(Information provided Opens)

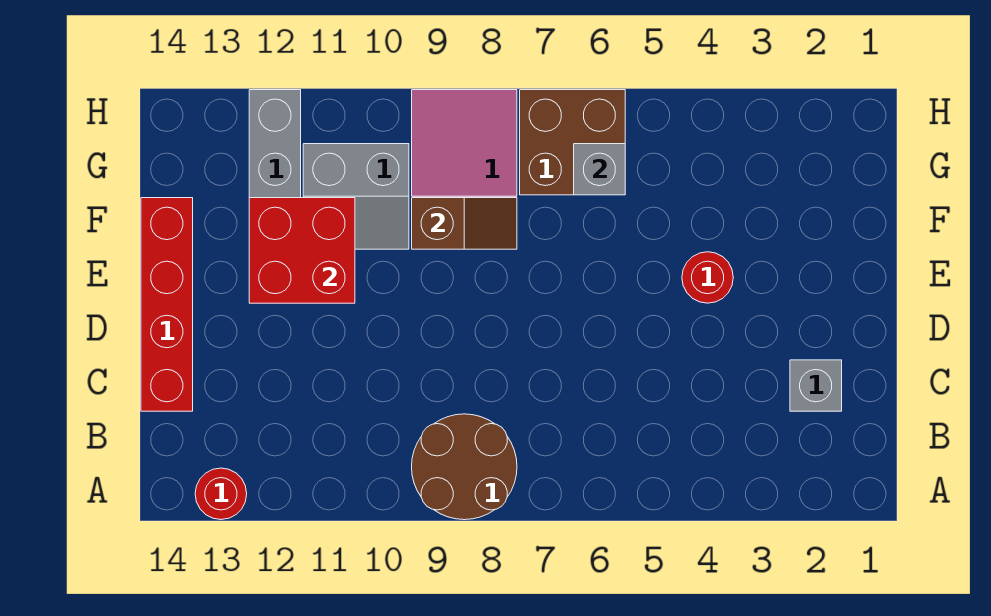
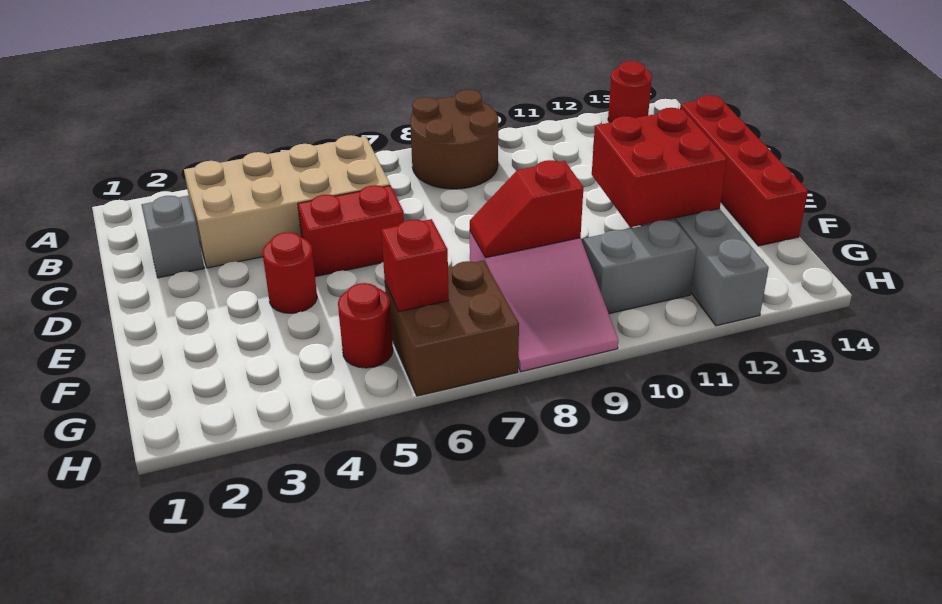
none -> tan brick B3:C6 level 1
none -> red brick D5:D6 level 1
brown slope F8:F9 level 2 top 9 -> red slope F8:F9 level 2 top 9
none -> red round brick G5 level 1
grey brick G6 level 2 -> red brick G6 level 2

(Information provided Closes)
(Information provided Opens)

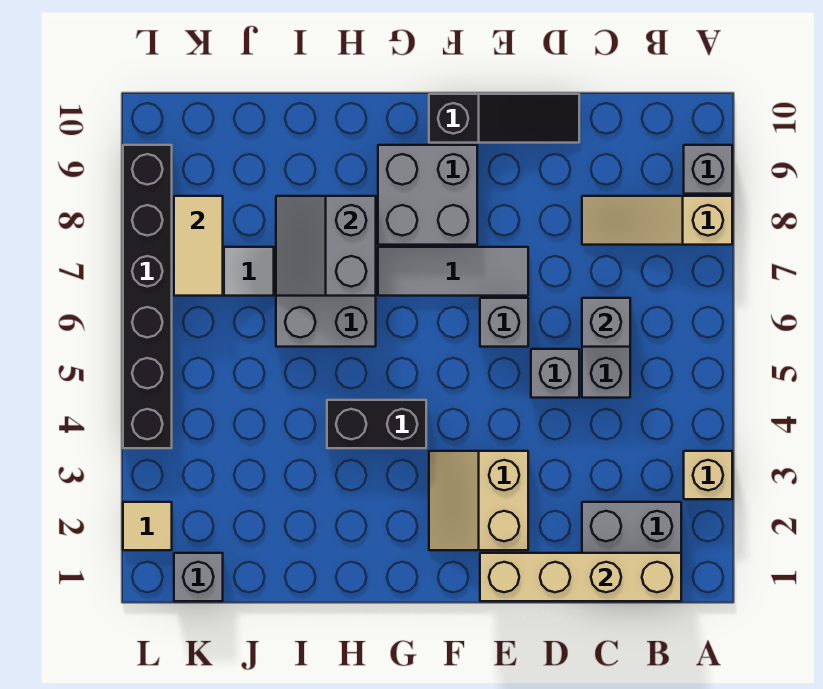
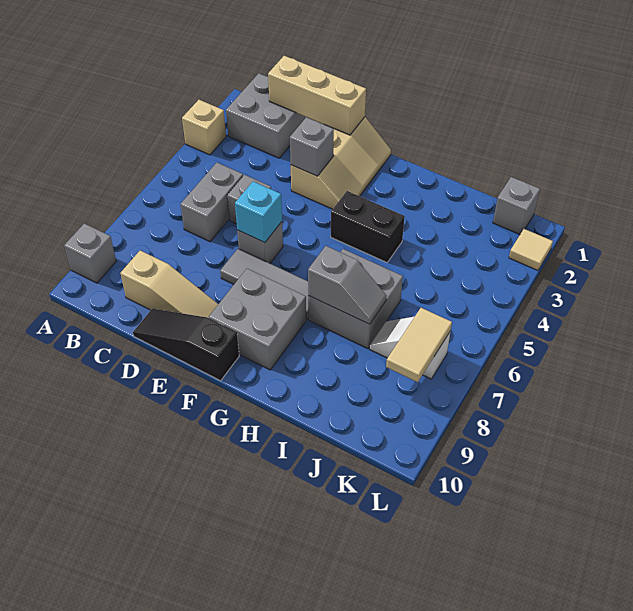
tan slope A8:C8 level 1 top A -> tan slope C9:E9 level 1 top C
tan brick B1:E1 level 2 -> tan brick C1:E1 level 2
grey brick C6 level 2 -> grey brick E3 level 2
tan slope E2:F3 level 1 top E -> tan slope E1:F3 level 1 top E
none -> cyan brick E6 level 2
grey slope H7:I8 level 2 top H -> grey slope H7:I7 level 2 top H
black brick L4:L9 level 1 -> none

(Information provided Closes)

All lines above from the one holding "grey brick C6" to the one holding "black brick L4:L9 level 1 -> none", inclusive, are to be copied exactly; no other line is wanted.

grey brick C6 level 2 -> grey brick E3 level 2
tan slope E2:F3 level 1 top E -> tan slope E1:F3 level 1 top E
none -> cyan brick E6 level 2
grey slope H7:I8 level 2 top H -> grey slope H7:I7 level 2 top H
black brick L4:L9 level 1 -> none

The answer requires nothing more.